-- DATA LISTING follows --

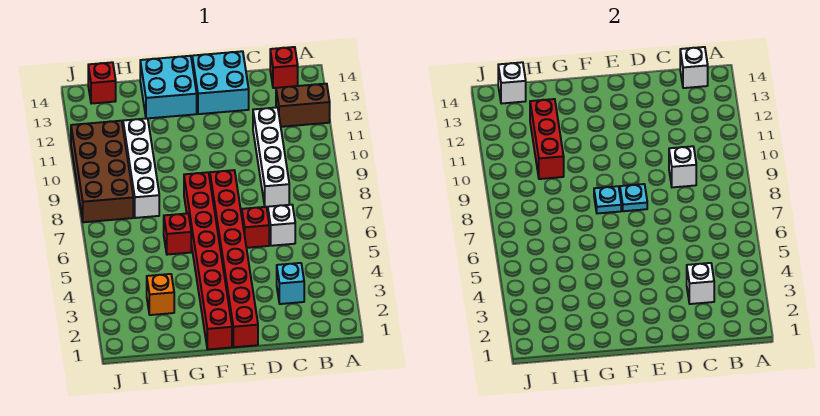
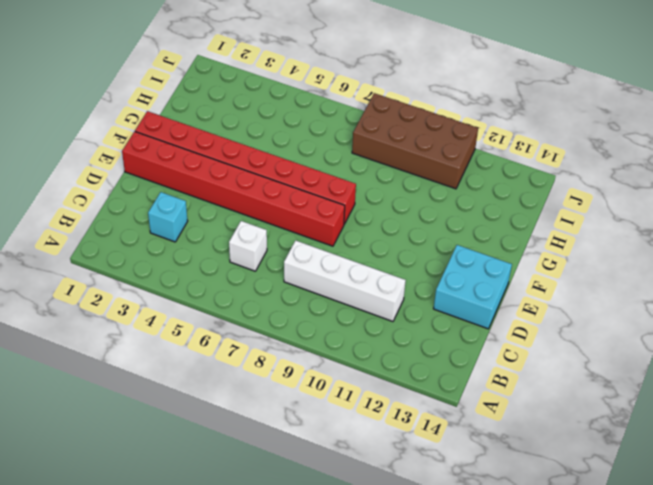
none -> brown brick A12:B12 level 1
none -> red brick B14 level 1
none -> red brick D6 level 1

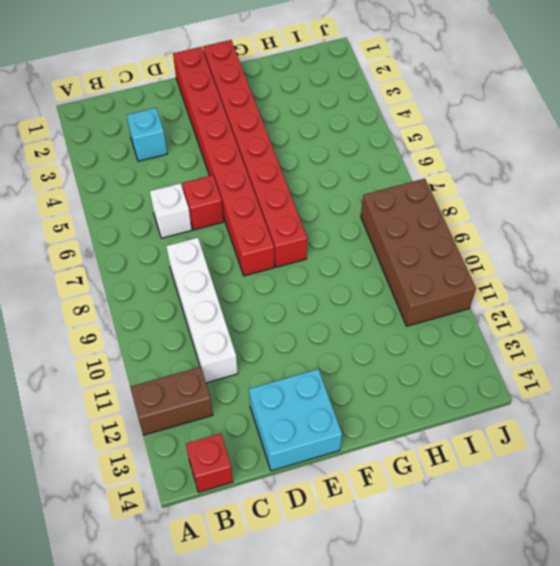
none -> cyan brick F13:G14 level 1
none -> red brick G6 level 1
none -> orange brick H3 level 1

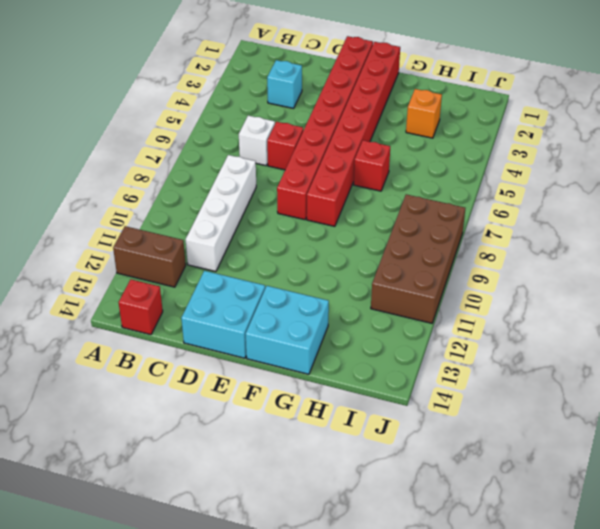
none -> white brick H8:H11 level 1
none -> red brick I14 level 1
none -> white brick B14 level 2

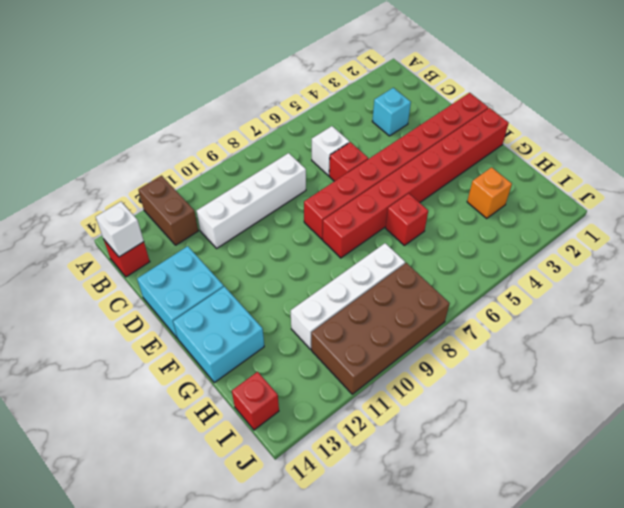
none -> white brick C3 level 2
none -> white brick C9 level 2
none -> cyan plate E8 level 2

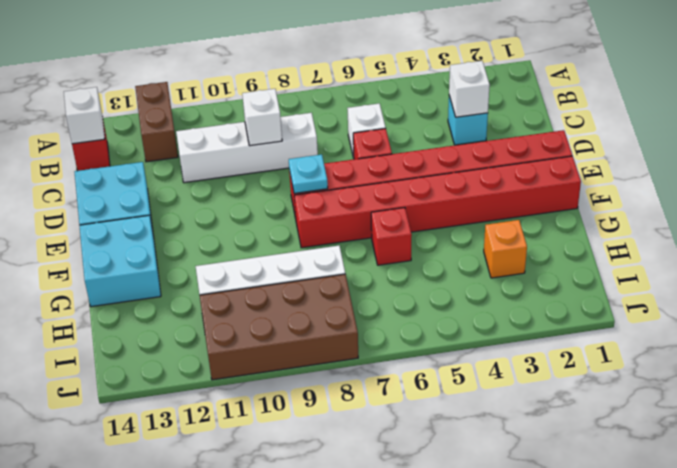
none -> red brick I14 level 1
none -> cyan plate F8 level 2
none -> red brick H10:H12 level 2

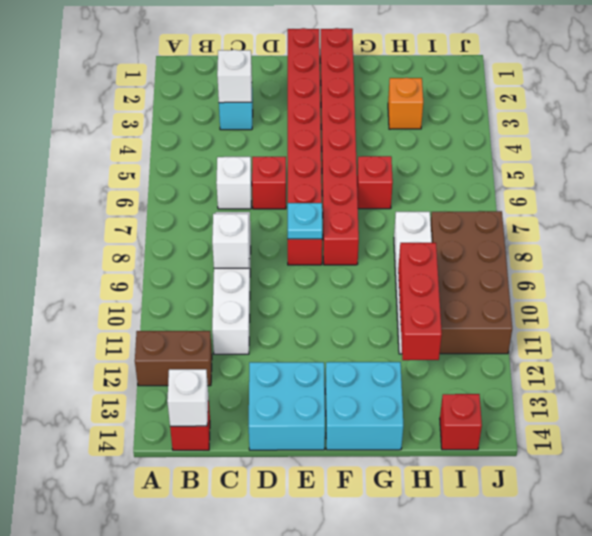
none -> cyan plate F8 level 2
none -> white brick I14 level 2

-- DATA LISTING concluded --
-- DATA LISTING follows --

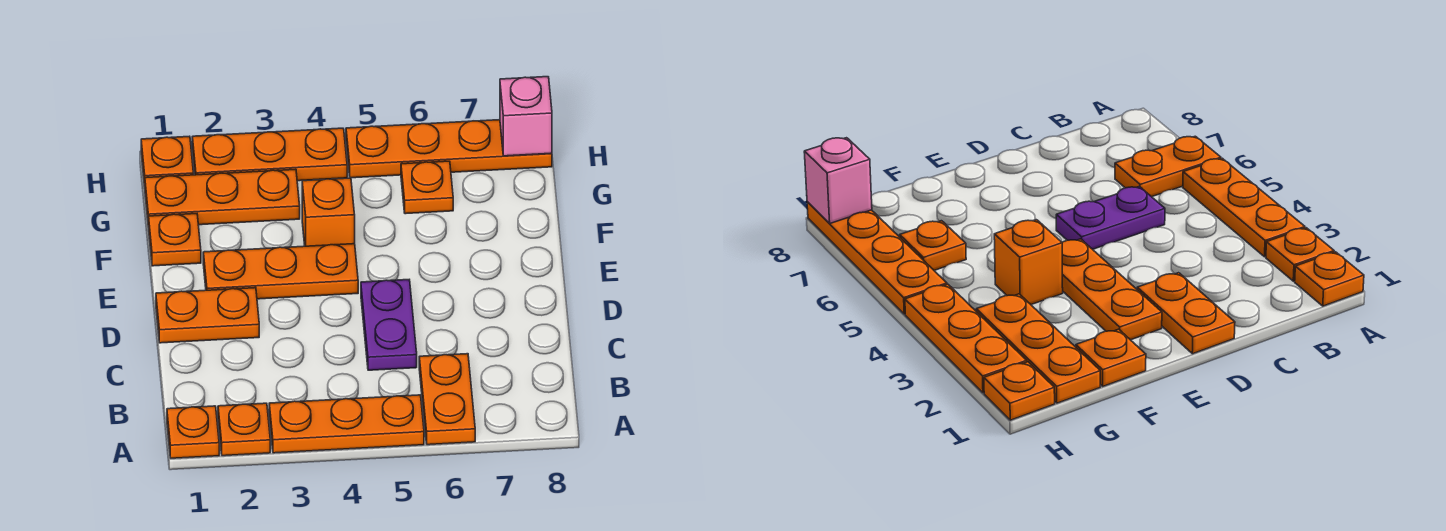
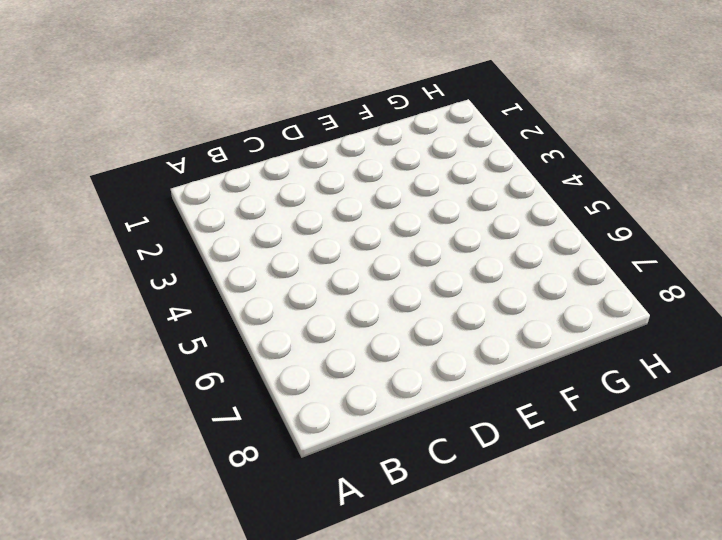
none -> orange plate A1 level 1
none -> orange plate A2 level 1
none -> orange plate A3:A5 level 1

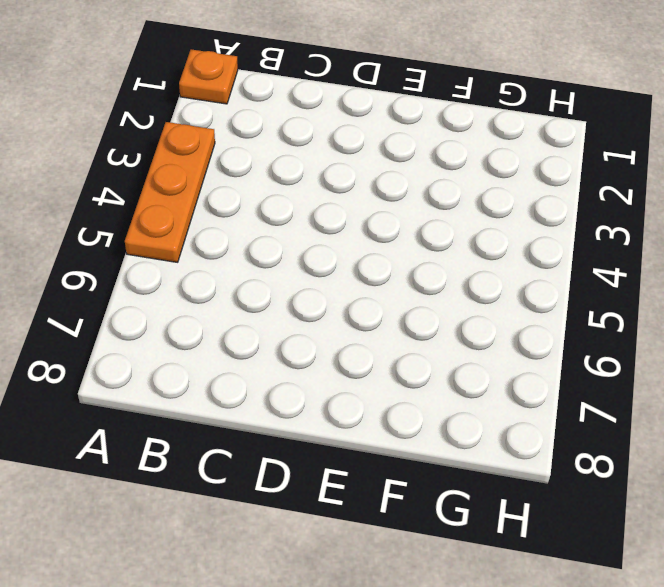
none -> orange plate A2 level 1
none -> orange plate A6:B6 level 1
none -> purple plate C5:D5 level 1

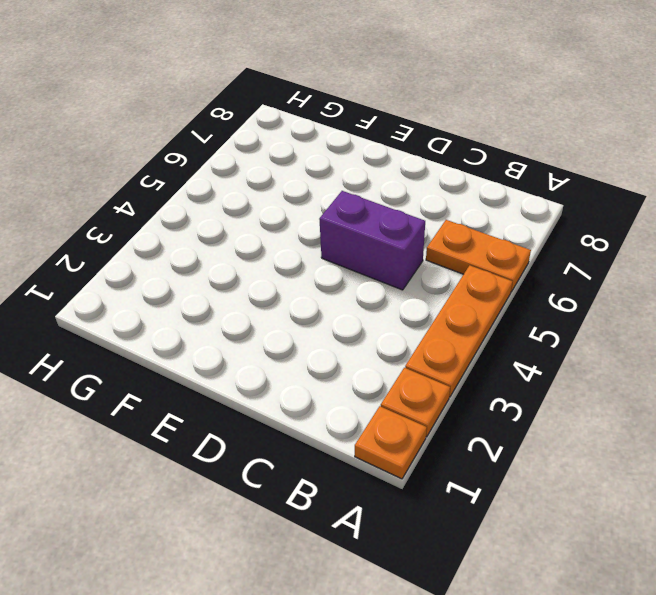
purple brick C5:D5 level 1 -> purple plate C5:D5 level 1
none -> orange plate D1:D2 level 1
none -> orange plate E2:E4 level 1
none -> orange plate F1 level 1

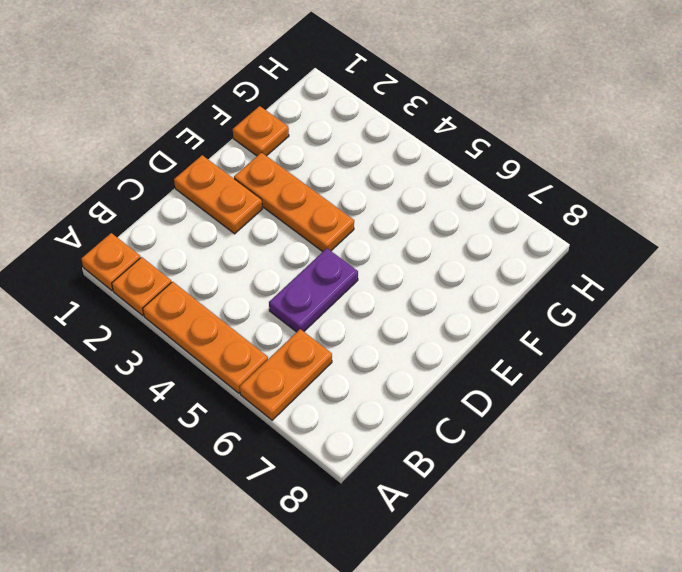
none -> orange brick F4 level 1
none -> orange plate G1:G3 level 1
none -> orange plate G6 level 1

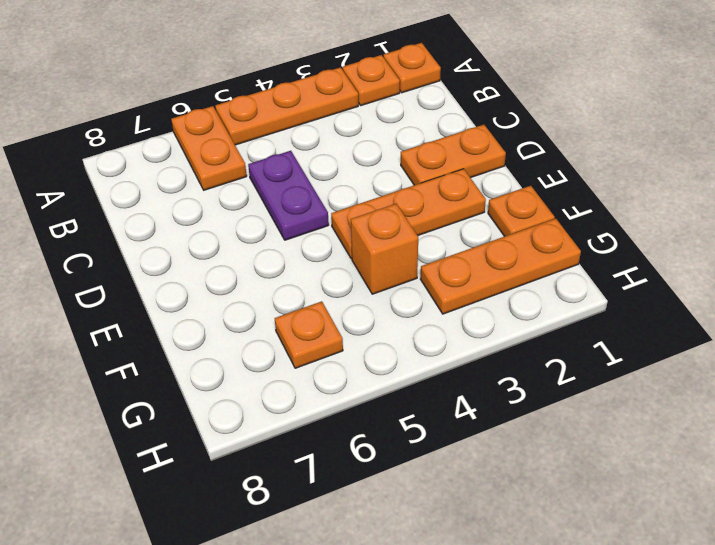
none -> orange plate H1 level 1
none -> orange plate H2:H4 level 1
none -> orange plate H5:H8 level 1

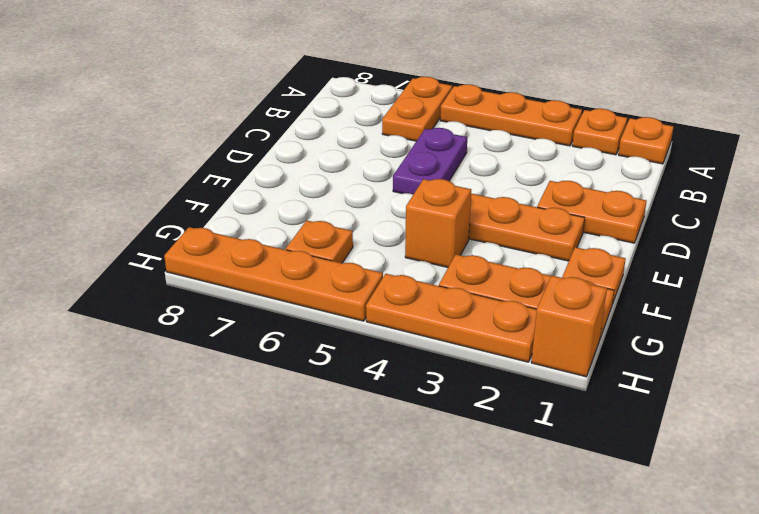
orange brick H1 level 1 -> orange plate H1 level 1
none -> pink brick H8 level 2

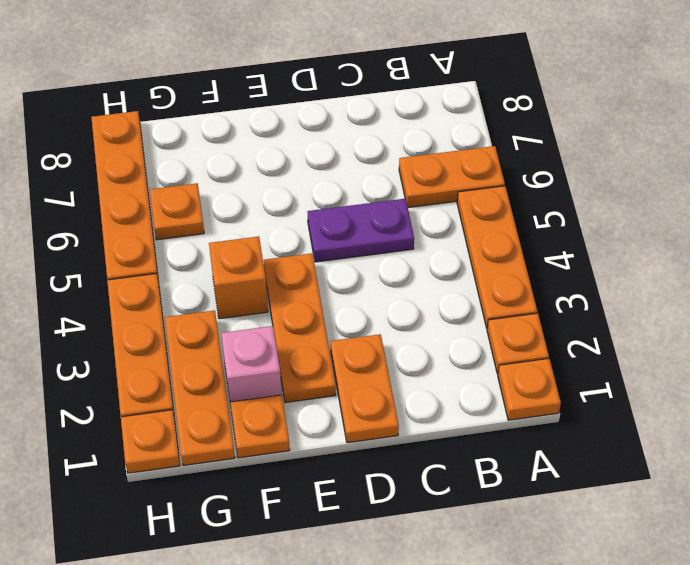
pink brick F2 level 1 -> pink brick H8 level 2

-- DATA LISTING concluded --

### EXERCISE INSTRUCTIONS
What is wanted is an exact copy of the lines above from the one containing "none -> brown brick A12:B12 level 1" through the one containing "none -> white brick I14 level 2", with no pictures in it.

### EXERCISE ANSWER
none -> brown brick A12:B12 level 1
none -> red brick B14 level 1
none -> red brick D6 level 1

none -> cyan brick F13:G14 level 1
none -> red brick G6 level 1
none -> orange brick H3 level 1

none -> white brick H8:H11 level 1
none -> red brick I14 level 1
none -> white brick B14 level 2

none -> white brick C3 level 2
none -> white brick C9 level 2
none -> cyan plate E8 level 2

none -> red brick I14 level 1
none -> cyan plate F8 level 2
none -> red brick H10:H12 level 2

none -> cyan plate F8 level 2
none -> white brick I14 level 2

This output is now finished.